Recorded information:

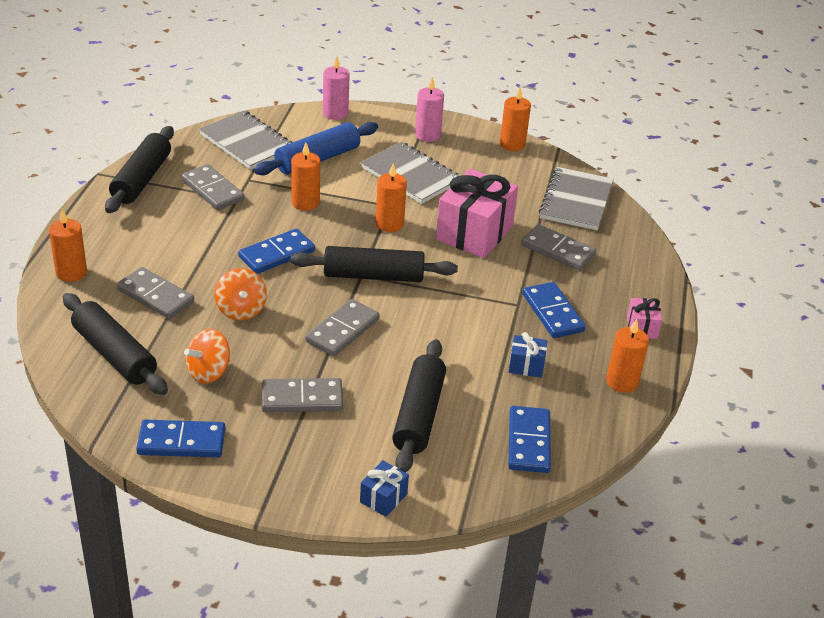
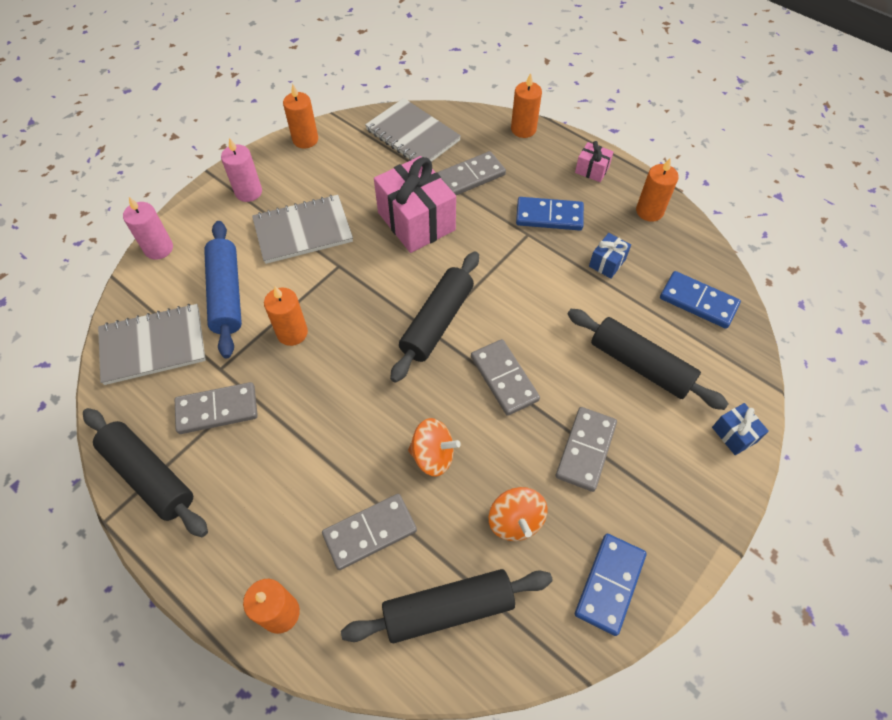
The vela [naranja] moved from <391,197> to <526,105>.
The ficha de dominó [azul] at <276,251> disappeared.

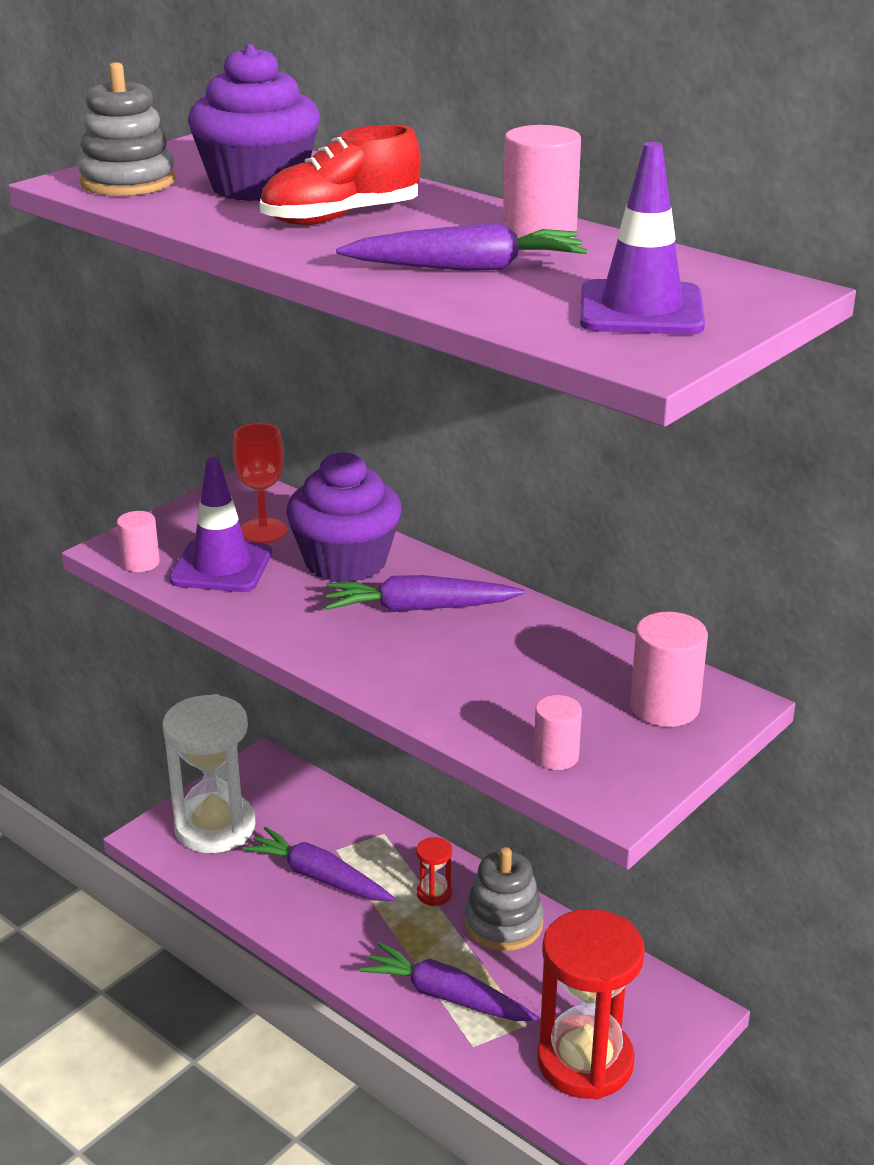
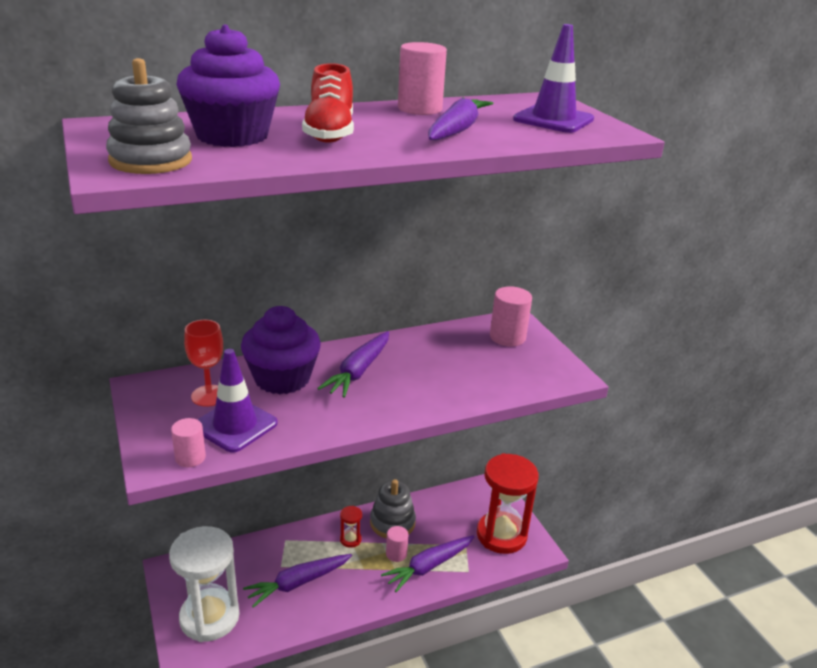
The cilindro [rosa] moved from <558,732> to <397,544>.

Exercise prompt: From the first line to the last, repeat the data above exactly and leave the pictures out.

Task answer:
The vela [naranja] moved from <391,197> to <526,105>.
The ficha de dominó [azul] at <276,251> disappeared.

The cilindro [rosa] moved from <558,732> to <397,544>.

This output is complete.